§ **What the exercise asks**:
Your copy should match the records exactly, except that no pictures appear in it.

§ **Excerpted data**:
^^^^^^^^
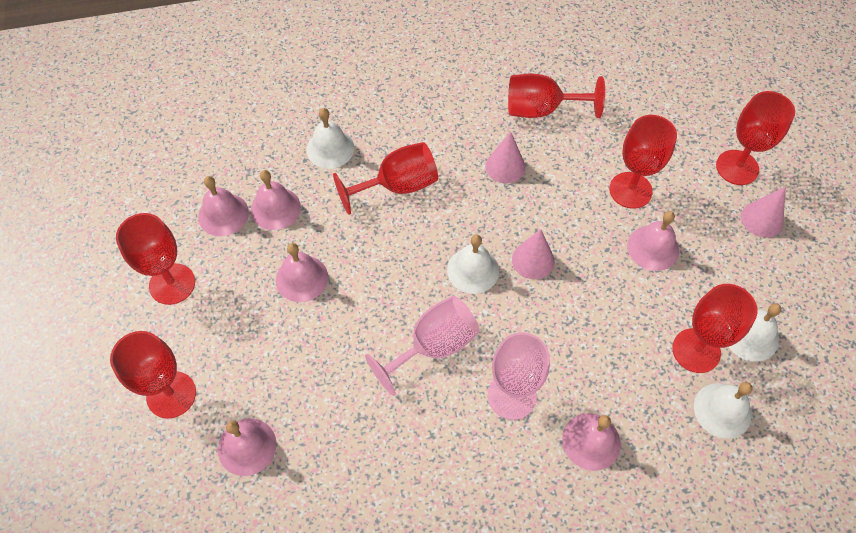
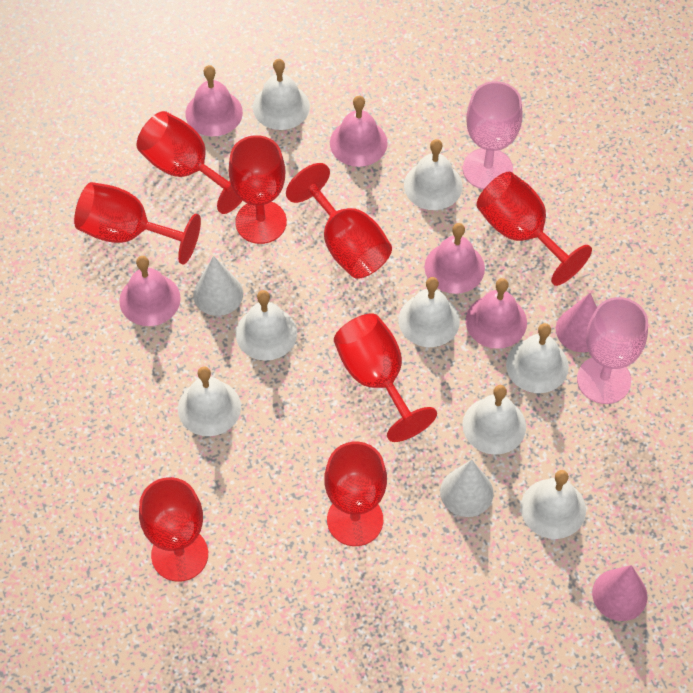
pink bell: 6 -> 5
pink cone: 3 -> 2
red goblet: 7 -> 8
white bell: 4 -> 8
white cone: 0 -> 2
^^^^^^^^
§ **Response area**:
pink bell: 6 -> 5
pink cone: 3 -> 2
red goblet: 7 -> 8
white bell: 4 -> 8
white cone: 0 -> 2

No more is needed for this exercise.